▸ BRIEF
Repeat verbatim each line from the line with "D104: schottky (A" to the end of the entries. Pictures do not belong in the copy.

▸ EXTRACTED ENTRIES

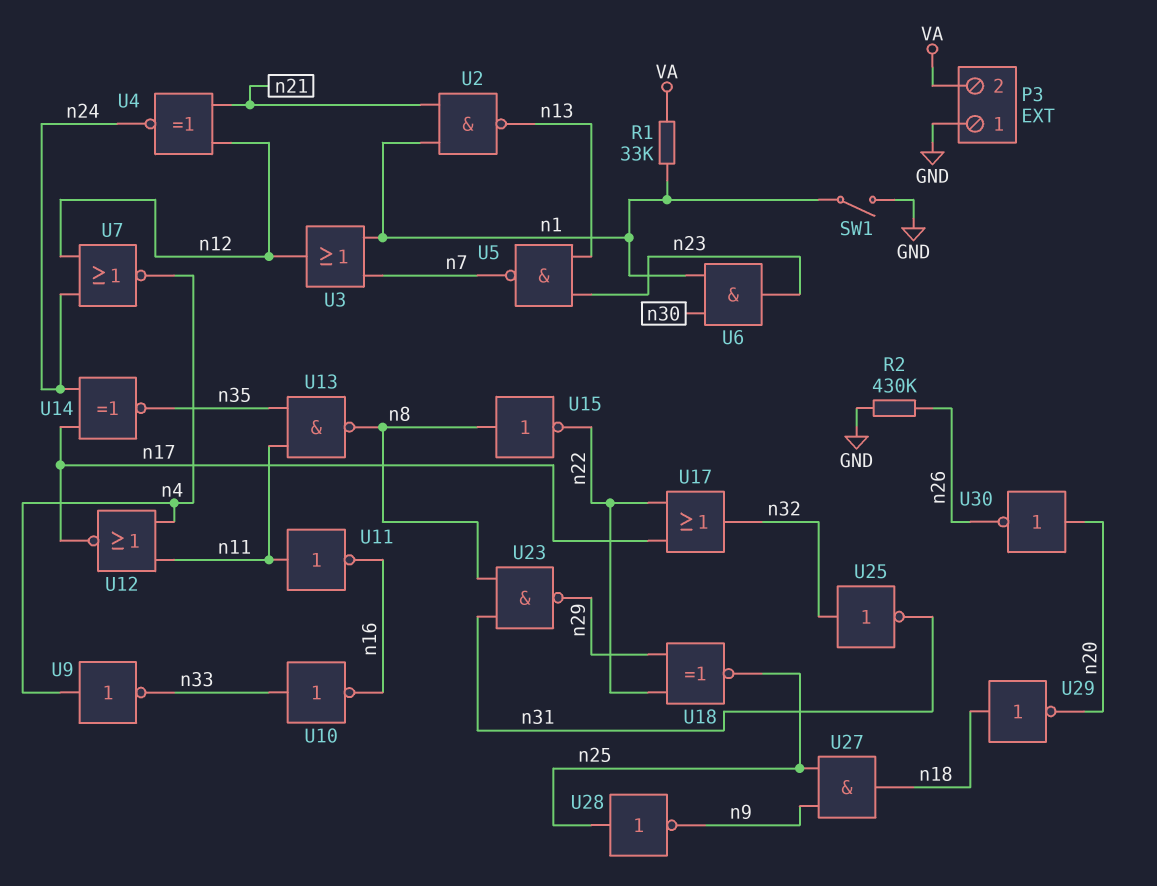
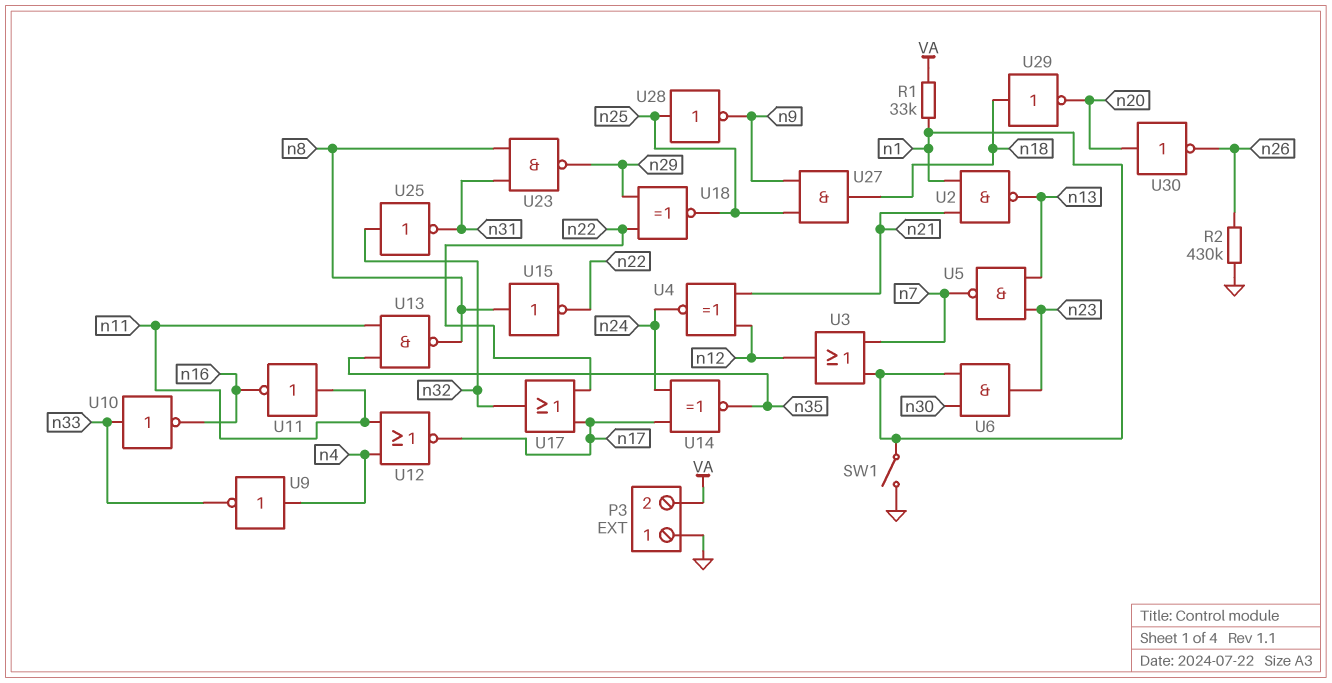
U7: NOR (in n12, in n24, out n4) -> none

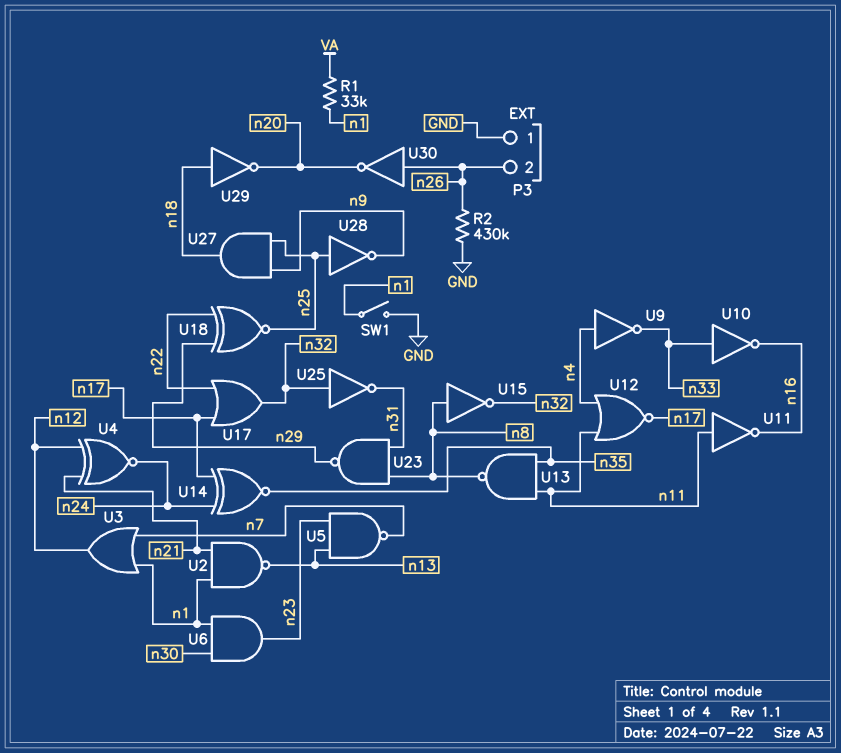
P3 pin 2: VA -> n26
U15: NOT (in n8, out n22) -> NOT (in n8, out n32)
U30: NOT (in n20, out n26) -> NOT (in n26, out n20)

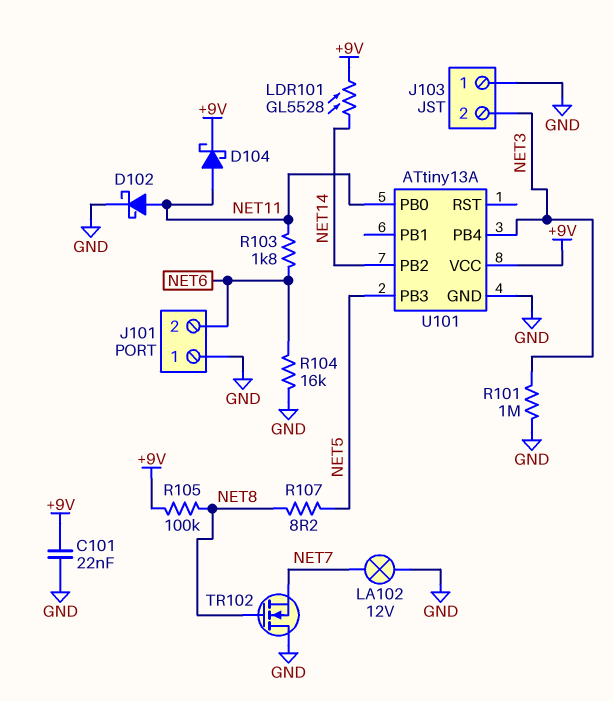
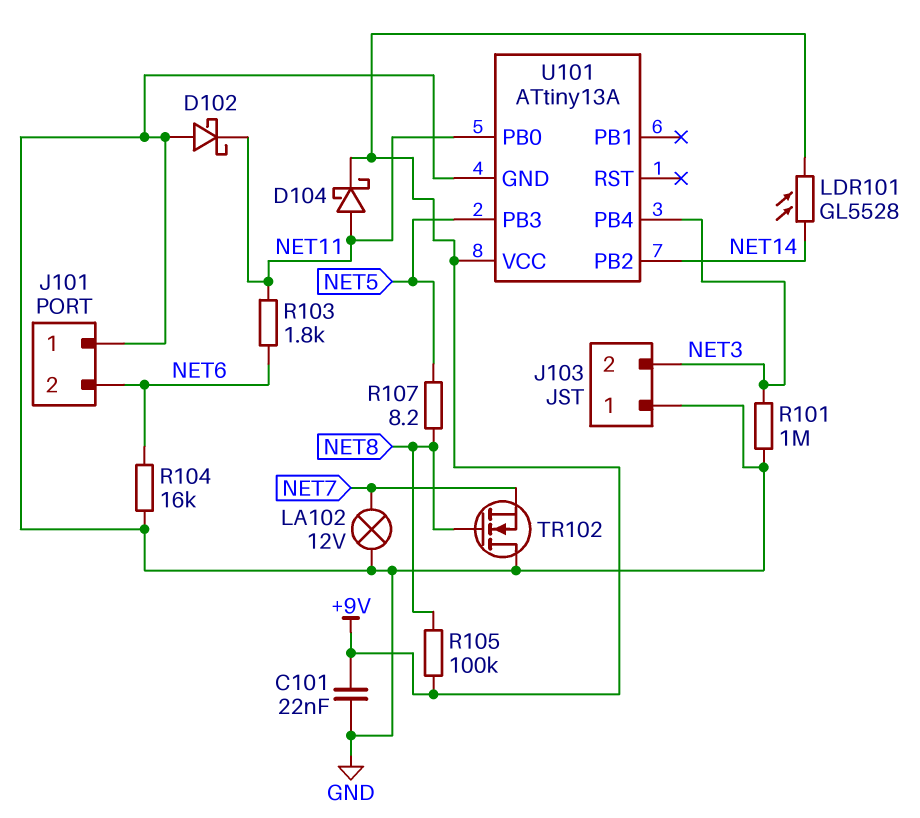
D102: schottky (A NET11, K GND) -> schottky (A GND, K NET11)

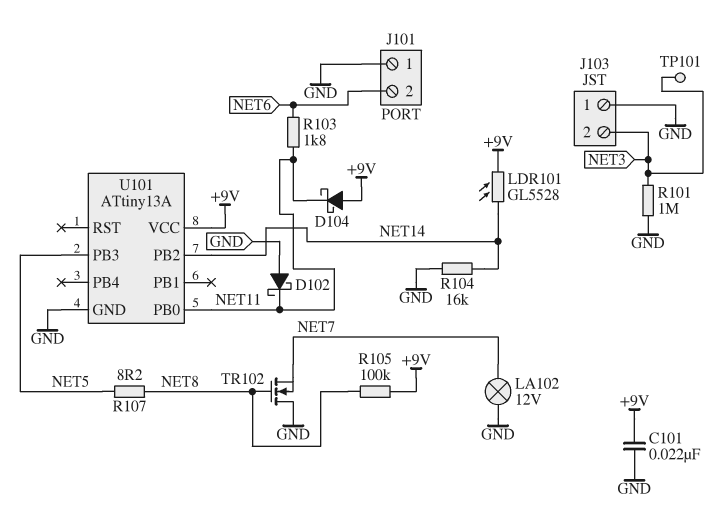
D104: schottky (A NET11, K +9V) -> schottky (A +9V, K NET11)
R104: 16k (GND, NET6) -> 16k (GND, NET14)
TP101: none -> test point (NET3)
U101 pin PB4: NET3 -> none

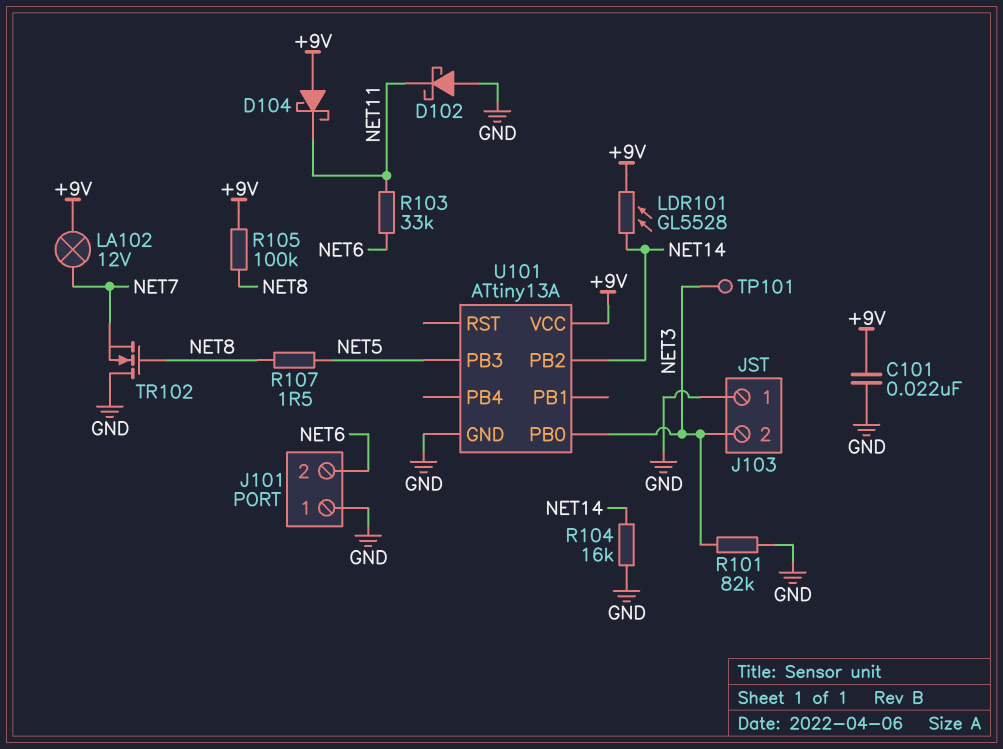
LA102: lamp 12V (GND, NET7) -> lamp 12V (+9V, NET7)
R101: 1M (GND, NET3) -> 82k (GND, NET3)
R103: 1.8k (NET6, NET11) -> 33k (NET6, NET11)
R107: 8.2 (NET5, NET8) -> 1.5 (NET5, NET8)
U101 pin PB0: NET11 -> NET3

▸ SOLUTION FOR THIS EXERCISE
D104: schottky (A NET11, K +9V) -> schottky (A +9V, K NET11)
R104: 16k (GND, NET6) -> 16k (GND, NET14)
TP101: none -> test point (NET3)
U101 pin PB4: NET3 -> none

LA102: lamp 12V (GND, NET7) -> lamp 12V (+9V, NET7)
R101: 1M (GND, NET3) -> 82k (GND, NET3)
R103: 1.8k (NET6, NET11) -> 33k (NET6, NET11)
R107: 8.2 (NET5, NET8) -> 1.5 (NET5, NET8)
U101 pin PB0: NET11 -> NET3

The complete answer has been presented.